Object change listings
********

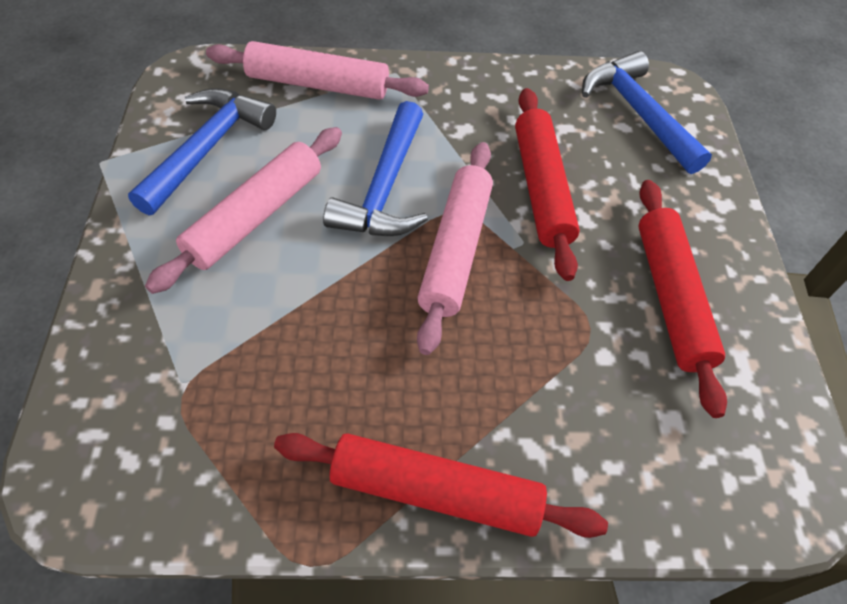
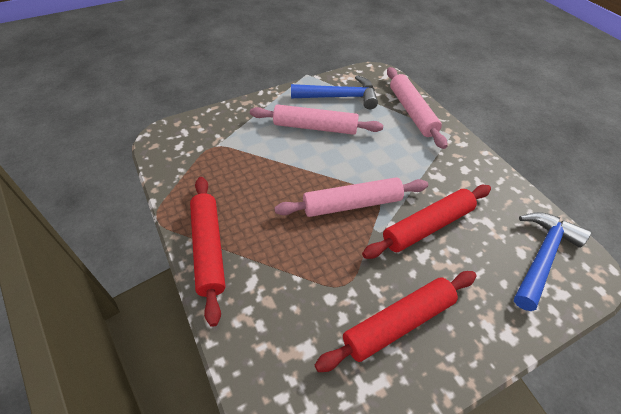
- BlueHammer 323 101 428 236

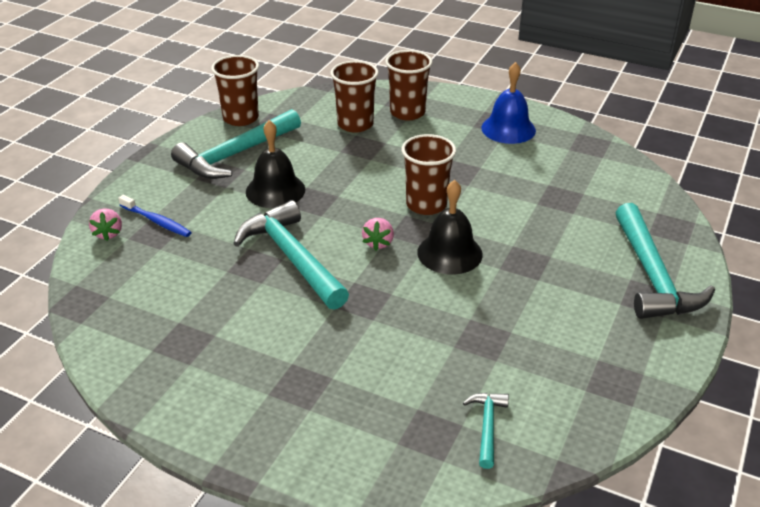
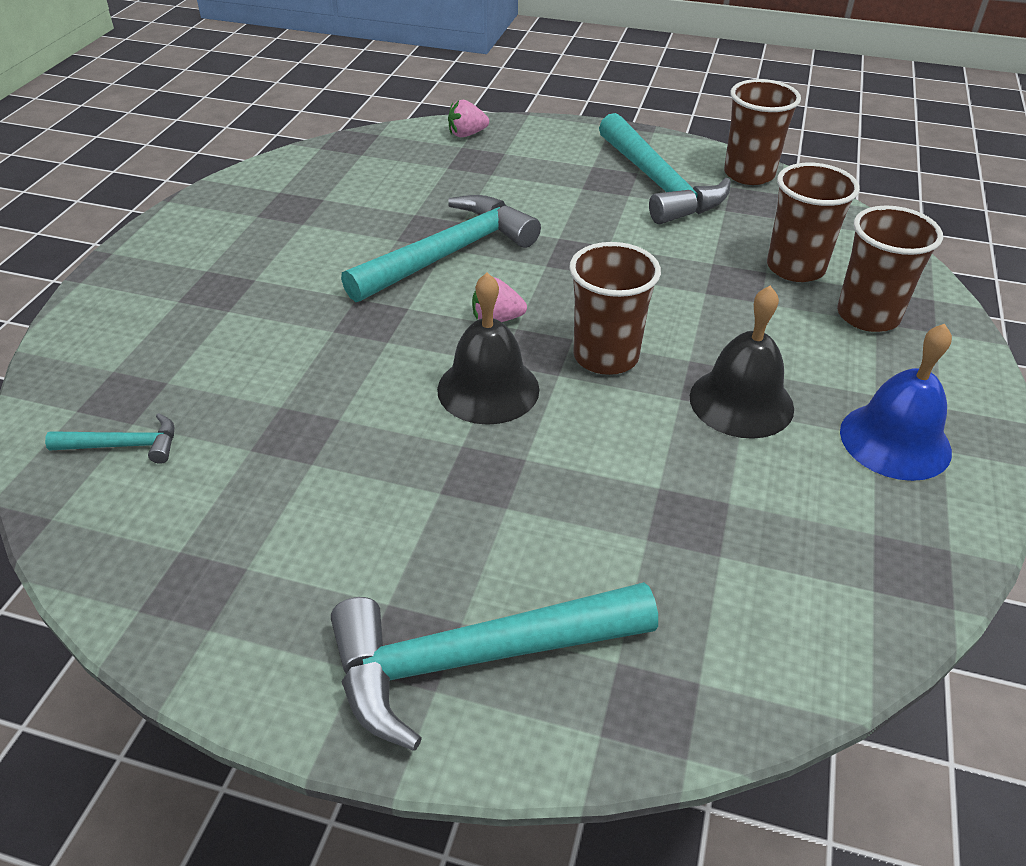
- BlueToothbrush 118 195 192 237
~ TurquoiseHammer 171 109 301 179 = 599 113 731 224 150 degrees counterclockwise
~ BlackBell 246 120 305 208 to 690 286 794 439

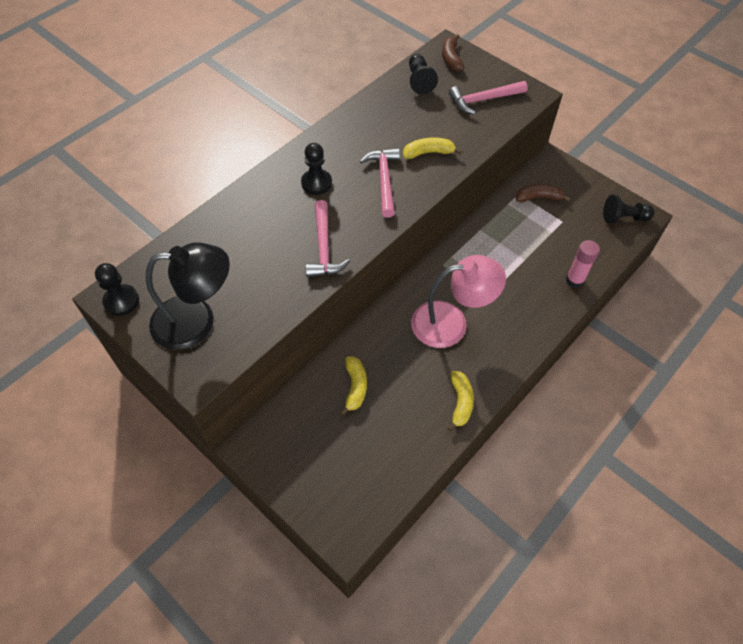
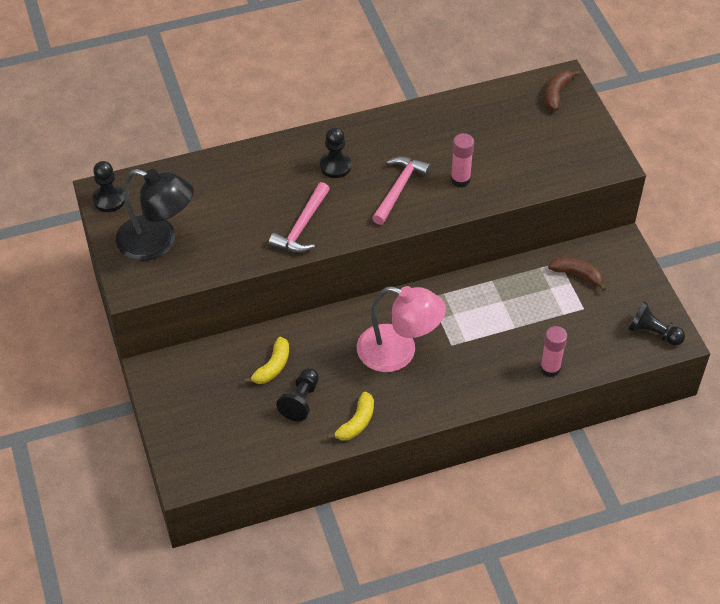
~ YellowBanana 403 137 462 159 to PinkGlueStick 451 133 474 188
~ BlackPawn 409 54 438 94 to 276 368 319 421
- PinkHammer 449 81 528 115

********

> _What you need to do_
Skipping all images, print the data above a second time exactly.

> _Response area_
- BlueHammer 323 101 428 236

- BlueToothbrush 118 195 192 237
~ TurquoiseHammer 171 109 301 179 = 599 113 731 224 150 degrees counterclockwise
~ BlackBell 246 120 305 208 to 690 286 794 439

~ YellowBanana 403 137 462 159 to PinkGlueStick 451 133 474 188
~ BlackPawn 409 54 438 94 to 276 368 319 421
- PinkHammer 449 81 528 115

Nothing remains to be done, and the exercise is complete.